Exercise goal: Among the records that follow, set down only the lines from the one containing "R1: 33k (SEL1, VA) -> 18k (SEL1, VA)" to the one containing "U6: XNOR 74HC266", both included, exactly.
■ ■ ■ ■ ■ ■ ■
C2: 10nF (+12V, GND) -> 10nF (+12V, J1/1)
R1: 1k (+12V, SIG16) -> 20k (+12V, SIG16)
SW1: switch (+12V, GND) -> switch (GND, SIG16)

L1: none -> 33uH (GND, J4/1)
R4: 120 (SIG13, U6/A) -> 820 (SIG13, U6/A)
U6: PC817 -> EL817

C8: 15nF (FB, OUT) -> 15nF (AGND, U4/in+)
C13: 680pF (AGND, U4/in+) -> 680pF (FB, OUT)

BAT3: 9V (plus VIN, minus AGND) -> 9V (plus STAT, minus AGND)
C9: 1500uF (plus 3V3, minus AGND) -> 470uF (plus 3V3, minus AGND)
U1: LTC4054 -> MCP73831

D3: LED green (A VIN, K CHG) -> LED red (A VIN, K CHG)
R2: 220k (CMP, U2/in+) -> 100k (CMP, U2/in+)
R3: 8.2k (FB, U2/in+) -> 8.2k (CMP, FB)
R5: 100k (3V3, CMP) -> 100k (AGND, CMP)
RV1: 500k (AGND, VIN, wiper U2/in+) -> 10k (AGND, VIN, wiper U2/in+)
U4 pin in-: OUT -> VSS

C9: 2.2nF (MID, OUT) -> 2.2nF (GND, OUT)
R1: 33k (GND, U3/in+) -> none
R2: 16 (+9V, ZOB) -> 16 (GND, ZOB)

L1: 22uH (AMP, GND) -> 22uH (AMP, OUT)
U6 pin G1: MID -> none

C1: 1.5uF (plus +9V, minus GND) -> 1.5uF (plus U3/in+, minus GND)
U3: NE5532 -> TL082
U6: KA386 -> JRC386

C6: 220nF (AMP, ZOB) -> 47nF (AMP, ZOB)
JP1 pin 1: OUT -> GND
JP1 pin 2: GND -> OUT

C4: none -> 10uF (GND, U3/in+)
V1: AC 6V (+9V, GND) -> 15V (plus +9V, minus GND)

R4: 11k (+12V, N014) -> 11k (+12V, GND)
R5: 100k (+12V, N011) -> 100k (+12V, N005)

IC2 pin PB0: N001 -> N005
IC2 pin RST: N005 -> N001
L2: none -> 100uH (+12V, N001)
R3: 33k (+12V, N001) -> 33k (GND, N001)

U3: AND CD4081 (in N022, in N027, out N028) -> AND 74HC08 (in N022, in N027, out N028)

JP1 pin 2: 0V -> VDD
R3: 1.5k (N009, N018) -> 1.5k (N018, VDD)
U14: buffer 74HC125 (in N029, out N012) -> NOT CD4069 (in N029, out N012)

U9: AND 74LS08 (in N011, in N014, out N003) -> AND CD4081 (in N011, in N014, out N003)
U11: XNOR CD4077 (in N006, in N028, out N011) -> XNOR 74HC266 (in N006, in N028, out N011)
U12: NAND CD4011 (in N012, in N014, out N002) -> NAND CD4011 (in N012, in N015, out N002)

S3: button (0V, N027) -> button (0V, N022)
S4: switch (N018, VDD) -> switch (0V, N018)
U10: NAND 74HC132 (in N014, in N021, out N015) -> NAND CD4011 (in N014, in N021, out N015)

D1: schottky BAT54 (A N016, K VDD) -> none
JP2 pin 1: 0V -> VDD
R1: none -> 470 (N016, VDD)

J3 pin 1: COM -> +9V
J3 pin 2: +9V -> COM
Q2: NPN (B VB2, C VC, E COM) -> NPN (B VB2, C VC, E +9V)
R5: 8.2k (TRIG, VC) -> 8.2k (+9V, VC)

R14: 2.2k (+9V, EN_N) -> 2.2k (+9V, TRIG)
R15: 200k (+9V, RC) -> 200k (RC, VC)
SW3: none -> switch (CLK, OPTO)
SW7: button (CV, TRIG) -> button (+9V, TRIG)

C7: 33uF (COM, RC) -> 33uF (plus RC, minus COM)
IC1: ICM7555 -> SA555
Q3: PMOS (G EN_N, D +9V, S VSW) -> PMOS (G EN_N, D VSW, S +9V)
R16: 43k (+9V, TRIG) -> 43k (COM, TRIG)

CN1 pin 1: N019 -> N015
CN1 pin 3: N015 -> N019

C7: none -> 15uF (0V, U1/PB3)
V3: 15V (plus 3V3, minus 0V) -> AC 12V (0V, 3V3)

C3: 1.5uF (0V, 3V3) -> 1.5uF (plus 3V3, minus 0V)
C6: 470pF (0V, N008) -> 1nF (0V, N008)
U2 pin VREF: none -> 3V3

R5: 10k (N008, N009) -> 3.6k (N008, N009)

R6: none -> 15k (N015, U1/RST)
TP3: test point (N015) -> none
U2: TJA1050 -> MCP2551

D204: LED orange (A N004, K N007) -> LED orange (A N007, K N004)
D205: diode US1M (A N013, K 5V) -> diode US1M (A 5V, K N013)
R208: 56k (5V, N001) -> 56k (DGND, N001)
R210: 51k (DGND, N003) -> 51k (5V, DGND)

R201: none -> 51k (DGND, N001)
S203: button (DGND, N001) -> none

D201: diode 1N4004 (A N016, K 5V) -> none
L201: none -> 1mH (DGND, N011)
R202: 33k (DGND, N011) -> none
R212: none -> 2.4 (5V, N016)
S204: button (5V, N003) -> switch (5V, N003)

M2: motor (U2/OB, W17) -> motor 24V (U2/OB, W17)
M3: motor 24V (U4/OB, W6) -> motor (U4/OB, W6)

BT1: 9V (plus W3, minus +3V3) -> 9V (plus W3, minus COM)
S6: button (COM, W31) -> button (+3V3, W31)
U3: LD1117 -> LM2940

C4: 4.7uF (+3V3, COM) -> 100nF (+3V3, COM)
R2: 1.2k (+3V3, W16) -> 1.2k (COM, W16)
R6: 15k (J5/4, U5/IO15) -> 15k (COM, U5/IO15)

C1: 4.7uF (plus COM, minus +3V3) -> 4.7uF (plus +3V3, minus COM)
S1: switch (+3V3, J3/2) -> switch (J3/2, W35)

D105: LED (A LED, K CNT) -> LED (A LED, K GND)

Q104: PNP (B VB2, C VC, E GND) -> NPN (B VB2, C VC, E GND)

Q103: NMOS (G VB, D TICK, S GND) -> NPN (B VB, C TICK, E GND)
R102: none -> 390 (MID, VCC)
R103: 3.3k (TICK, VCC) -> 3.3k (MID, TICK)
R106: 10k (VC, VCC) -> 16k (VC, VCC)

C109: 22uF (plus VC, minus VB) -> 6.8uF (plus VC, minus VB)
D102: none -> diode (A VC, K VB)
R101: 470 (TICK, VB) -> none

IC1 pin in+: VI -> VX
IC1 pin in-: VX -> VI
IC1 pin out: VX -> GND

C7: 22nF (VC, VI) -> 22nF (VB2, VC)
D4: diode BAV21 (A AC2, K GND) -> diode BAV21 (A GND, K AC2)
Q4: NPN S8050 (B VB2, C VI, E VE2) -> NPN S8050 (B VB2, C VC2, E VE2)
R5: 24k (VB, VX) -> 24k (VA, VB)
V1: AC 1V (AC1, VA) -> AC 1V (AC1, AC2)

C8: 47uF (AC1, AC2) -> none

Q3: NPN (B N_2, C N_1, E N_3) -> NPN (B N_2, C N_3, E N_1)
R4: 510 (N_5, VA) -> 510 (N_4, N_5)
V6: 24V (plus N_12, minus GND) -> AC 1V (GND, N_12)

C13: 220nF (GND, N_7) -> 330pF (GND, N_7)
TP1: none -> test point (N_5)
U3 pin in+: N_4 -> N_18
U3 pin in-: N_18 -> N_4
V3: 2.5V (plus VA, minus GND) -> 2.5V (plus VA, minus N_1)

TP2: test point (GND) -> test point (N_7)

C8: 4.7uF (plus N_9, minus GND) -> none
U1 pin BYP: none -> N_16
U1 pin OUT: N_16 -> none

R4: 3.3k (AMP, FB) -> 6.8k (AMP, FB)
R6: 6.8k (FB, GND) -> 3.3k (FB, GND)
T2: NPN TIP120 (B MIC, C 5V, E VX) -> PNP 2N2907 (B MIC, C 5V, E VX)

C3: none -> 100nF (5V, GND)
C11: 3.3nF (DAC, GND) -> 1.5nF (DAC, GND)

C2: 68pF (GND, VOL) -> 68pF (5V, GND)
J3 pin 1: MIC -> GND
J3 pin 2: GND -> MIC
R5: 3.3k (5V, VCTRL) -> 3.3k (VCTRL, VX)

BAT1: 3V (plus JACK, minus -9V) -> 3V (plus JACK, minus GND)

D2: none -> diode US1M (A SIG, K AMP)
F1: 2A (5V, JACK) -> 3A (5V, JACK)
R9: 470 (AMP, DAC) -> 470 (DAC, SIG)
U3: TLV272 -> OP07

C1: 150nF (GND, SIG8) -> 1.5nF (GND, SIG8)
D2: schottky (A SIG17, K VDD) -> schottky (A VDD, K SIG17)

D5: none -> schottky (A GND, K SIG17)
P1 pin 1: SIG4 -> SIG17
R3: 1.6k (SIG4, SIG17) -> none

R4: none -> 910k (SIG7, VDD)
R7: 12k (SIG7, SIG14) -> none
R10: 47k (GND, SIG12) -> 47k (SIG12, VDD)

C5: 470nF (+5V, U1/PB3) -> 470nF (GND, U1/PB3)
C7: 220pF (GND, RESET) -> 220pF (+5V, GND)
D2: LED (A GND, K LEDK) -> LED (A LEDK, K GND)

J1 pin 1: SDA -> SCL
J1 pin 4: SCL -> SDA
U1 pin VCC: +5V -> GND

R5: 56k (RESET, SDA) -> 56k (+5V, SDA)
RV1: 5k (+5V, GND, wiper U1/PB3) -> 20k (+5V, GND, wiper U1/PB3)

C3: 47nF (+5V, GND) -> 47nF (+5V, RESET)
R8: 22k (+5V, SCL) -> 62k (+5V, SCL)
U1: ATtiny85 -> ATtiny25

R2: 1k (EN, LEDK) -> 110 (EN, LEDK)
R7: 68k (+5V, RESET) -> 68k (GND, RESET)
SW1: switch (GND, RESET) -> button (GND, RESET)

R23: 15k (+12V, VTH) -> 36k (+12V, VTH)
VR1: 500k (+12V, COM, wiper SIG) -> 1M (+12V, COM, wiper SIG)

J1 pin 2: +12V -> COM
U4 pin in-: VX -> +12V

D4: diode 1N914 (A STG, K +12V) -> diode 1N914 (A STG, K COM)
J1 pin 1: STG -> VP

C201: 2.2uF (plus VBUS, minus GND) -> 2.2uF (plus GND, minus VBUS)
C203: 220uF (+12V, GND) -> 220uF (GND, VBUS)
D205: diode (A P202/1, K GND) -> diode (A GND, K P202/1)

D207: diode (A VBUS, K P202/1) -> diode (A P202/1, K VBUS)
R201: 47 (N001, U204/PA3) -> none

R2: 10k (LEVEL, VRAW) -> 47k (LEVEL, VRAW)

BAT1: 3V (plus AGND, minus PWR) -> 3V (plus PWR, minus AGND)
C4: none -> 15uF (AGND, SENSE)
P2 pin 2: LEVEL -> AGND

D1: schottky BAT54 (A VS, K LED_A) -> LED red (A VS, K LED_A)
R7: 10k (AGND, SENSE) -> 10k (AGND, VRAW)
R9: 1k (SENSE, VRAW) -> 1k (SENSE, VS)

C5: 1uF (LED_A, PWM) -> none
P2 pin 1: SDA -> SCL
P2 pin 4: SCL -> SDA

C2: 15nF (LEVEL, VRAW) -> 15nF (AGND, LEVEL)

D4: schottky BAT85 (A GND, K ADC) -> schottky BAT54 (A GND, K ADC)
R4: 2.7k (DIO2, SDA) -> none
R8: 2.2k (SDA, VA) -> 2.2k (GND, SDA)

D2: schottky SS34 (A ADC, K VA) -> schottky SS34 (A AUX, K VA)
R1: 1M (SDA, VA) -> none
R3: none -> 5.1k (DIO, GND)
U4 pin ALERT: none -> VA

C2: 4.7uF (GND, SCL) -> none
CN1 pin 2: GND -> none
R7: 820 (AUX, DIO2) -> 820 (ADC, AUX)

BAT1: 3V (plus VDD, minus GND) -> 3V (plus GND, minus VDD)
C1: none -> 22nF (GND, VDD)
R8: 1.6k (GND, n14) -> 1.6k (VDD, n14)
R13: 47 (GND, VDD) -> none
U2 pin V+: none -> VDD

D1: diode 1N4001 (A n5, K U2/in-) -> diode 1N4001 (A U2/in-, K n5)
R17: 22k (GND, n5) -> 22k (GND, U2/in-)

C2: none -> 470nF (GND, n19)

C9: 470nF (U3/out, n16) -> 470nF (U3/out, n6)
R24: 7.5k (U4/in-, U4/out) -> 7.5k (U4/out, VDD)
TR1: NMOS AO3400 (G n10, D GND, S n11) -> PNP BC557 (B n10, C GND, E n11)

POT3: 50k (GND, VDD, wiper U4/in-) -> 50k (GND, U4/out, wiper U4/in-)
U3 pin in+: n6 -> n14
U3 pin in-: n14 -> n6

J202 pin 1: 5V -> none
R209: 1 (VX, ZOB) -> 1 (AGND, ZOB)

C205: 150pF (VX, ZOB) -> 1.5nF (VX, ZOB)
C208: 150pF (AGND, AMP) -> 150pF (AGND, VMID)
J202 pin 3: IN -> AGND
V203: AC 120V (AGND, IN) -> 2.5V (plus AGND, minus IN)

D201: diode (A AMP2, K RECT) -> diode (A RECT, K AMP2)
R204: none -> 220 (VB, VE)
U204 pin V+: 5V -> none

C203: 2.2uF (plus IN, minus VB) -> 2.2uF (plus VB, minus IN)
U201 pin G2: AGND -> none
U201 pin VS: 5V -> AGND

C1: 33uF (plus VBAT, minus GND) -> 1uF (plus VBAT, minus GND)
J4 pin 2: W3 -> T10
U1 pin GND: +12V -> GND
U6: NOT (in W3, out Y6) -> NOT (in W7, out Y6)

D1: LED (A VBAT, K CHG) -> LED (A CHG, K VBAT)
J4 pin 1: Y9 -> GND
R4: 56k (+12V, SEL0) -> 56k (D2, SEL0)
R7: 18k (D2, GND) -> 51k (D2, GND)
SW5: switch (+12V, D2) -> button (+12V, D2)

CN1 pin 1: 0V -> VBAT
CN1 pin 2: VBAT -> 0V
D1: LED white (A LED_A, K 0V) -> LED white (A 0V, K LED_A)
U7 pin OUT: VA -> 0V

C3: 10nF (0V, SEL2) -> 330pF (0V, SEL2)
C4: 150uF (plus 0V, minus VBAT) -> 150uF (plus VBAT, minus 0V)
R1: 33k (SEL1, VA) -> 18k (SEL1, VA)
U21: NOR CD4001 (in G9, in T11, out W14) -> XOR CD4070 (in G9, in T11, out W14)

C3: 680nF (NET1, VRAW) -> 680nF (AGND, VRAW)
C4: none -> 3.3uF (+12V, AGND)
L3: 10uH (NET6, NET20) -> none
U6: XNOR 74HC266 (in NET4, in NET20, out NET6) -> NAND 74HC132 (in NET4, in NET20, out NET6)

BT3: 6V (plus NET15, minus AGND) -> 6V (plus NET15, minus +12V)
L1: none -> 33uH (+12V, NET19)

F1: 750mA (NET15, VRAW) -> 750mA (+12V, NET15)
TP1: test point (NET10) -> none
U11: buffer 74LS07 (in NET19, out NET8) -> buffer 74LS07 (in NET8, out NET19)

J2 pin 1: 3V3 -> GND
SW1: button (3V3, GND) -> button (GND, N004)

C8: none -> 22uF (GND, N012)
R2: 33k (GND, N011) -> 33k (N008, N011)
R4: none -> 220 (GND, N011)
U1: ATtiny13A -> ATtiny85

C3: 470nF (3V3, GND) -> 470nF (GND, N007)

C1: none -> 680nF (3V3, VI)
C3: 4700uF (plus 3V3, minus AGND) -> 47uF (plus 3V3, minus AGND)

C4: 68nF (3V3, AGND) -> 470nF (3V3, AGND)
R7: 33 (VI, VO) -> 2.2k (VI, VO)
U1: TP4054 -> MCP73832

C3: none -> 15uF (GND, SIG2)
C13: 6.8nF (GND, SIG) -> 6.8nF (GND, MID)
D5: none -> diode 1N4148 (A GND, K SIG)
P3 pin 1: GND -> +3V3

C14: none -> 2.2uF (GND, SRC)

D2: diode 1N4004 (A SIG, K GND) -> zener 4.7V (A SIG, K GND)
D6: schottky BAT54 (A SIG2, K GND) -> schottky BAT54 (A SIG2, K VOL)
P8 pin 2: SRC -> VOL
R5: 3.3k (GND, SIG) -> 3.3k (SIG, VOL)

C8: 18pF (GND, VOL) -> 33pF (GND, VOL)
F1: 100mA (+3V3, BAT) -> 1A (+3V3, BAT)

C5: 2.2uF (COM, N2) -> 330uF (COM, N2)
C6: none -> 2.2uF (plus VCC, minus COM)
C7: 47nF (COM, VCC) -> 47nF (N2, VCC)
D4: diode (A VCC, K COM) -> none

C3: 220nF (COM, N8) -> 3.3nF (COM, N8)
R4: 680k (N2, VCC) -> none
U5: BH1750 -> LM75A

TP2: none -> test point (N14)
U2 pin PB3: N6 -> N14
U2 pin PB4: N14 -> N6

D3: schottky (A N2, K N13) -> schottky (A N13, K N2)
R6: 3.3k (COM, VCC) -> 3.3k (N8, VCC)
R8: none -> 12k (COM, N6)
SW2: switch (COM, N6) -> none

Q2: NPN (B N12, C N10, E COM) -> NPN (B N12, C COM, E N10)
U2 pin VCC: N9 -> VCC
■ ■ ■ ■ ■ ■ ■
Answer box:
R1: 33k (SEL1, VA) -> 18k (SEL1, VA)
U21: NOR CD4001 (in G9, in T11, out W14) -> XOR CD4070 (in G9, in T11, out W14)

C3: 680nF (NET1, VRAW) -> 680nF (AGND, VRAW)
C4: none -> 3.3uF (+12V, AGND)
L3: 10uH (NET6, NET20) -> none
U6: XNOR 74HC266 (in NET4, in NET20, out NET6) -> NAND 74HC132 (in NET4, in NET20, out NET6)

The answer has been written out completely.